■ **Work order**
Take the data below and filter it for lines containing the word "cyan"; show each line found.
(Beginning of Material to process)
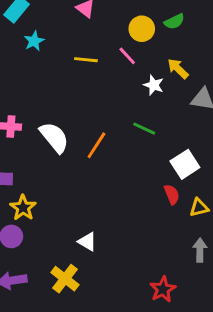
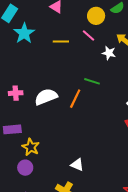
cyan star: (34, 41) -> (24, 33), size x1.5
green line: (144, 129) -> (92, 81), moved
white semicircle: (54, 137) -> (46, 97), turned -65

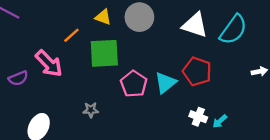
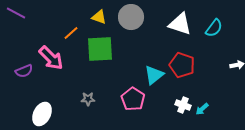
cyan semicircle: (233, 30) -> (214, 28), size x0.7
pink pentagon: (134, 84) -> (133, 99), moved

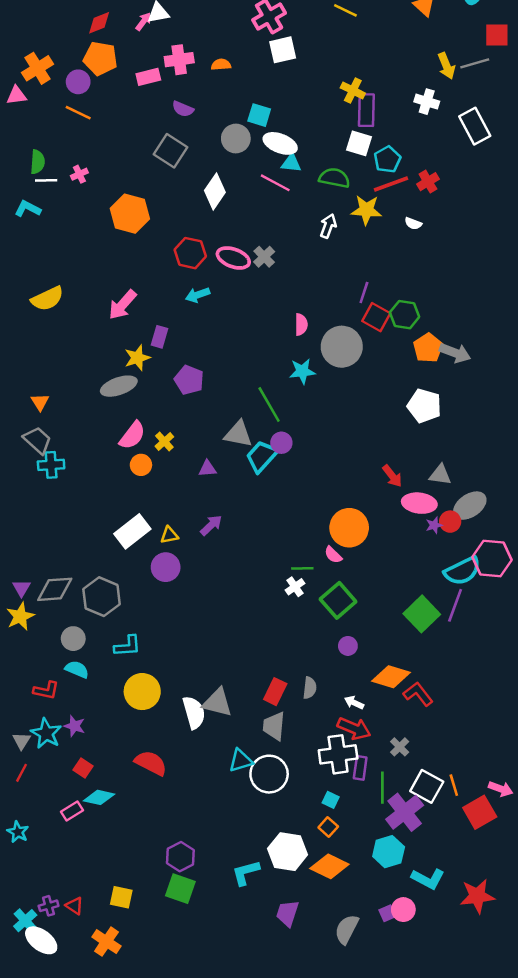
(End of Material to process)
■ **Result of the task**
cyan star: (34, 41) -> (24, 33), size x1.5
cyan semicircle: (233, 30) -> (214, 28), size x0.7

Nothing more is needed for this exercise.